- [Exercise directions]:
Extract, verbatim, all lines starting at the one containing "D3: diode 1N4004" and ending with the final line of the listing, and no others.

- [Provided data]:

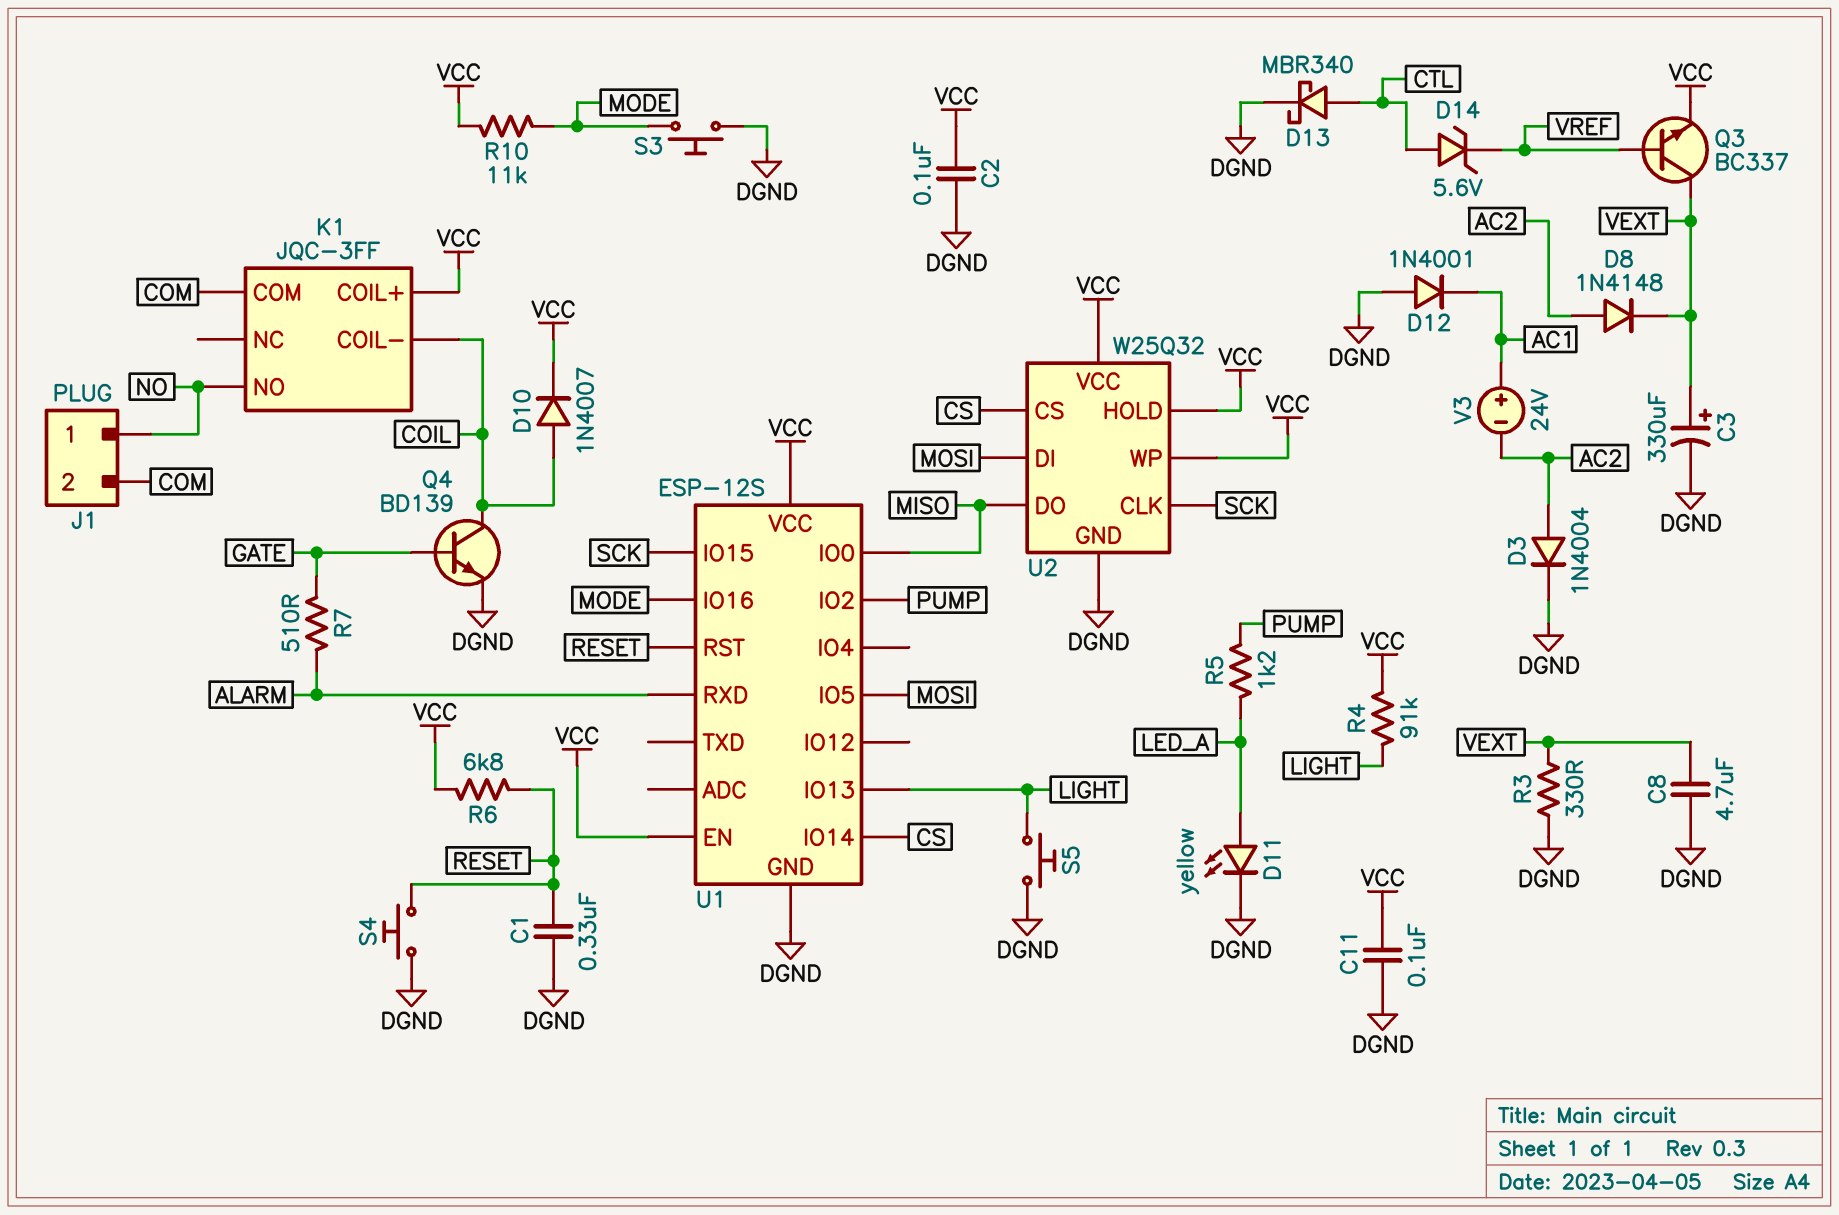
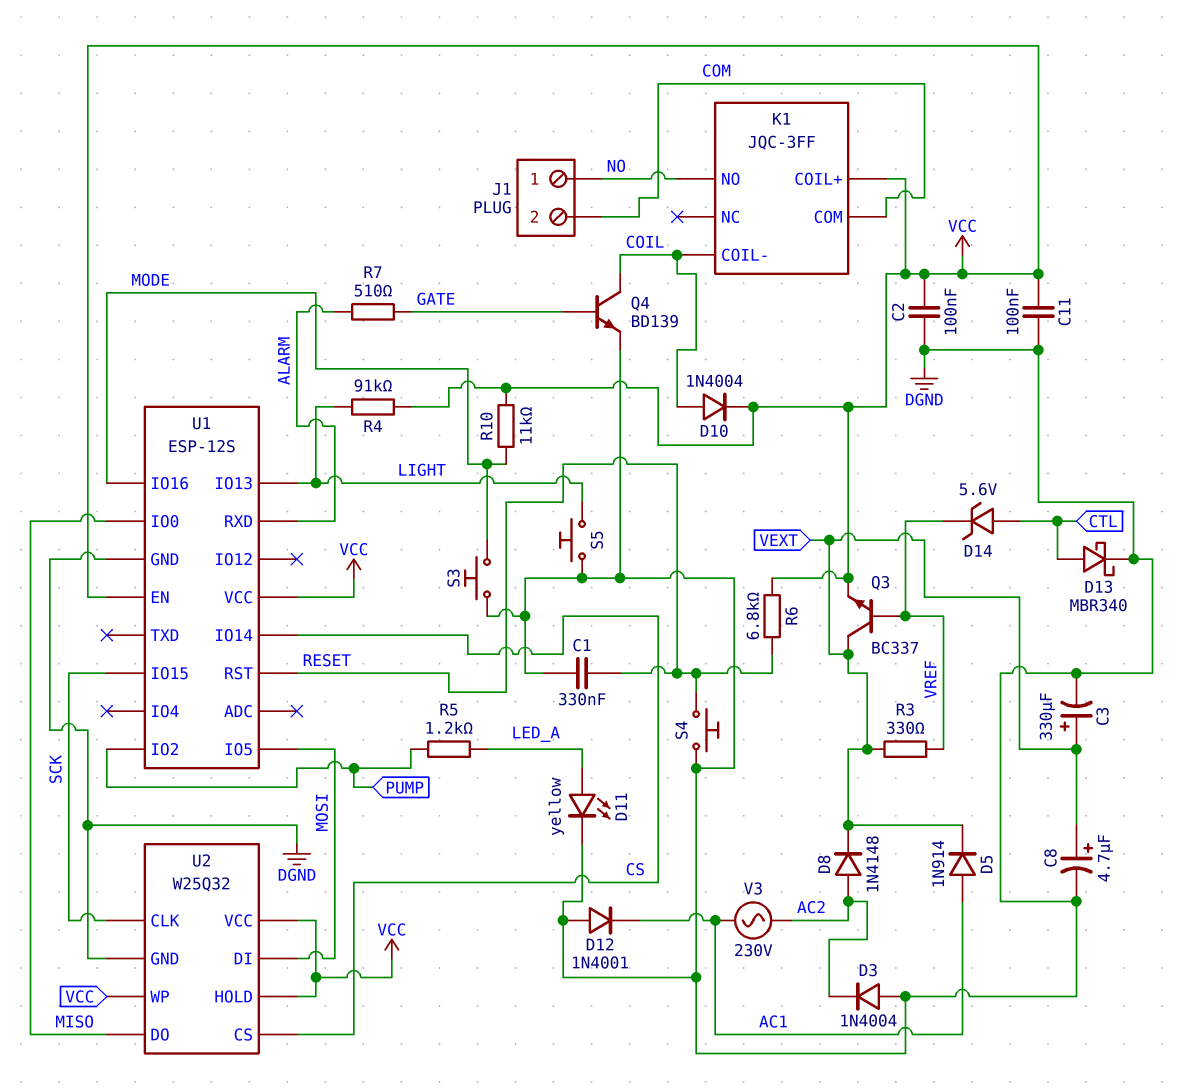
C8: 4.7uF (DGND, VEXT) -> 4.7uF (plus VEXT, minus DGND)
D3: diode 1N4004 (A AC2, K DGND) -> diode 1N4004 (A DGND, K AC2)
D5: none -> diode 1N914 (A AC1, K VEXT)
D10: diode 1N4007 (A COIL, K VCC) -> diode 1N4004 (A COIL, K VCC)
R3: 330 (DGND, VEXT) -> 330 (VEXT, VREF)
V3: 24V (plus AC1, minus AC2) -> AC 230V (AC1, AC2)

- [Exercise response]:
D3: diode 1N4004 (A AC2, K DGND) -> diode 1N4004 (A DGND, K AC2)
D5: none -> diode 1N914 (A AC1, K VEXT)
D10: diode 1N4007 (A COIL, K VCC) -> diode 1N4004 (A COIL, K VCC)
R3: 330 (DGND, VEXT) -> 330 (VEXT, VREF)
V3: 24V (plus AC1, minus AC2) -> AC 230V (AC1, AC2)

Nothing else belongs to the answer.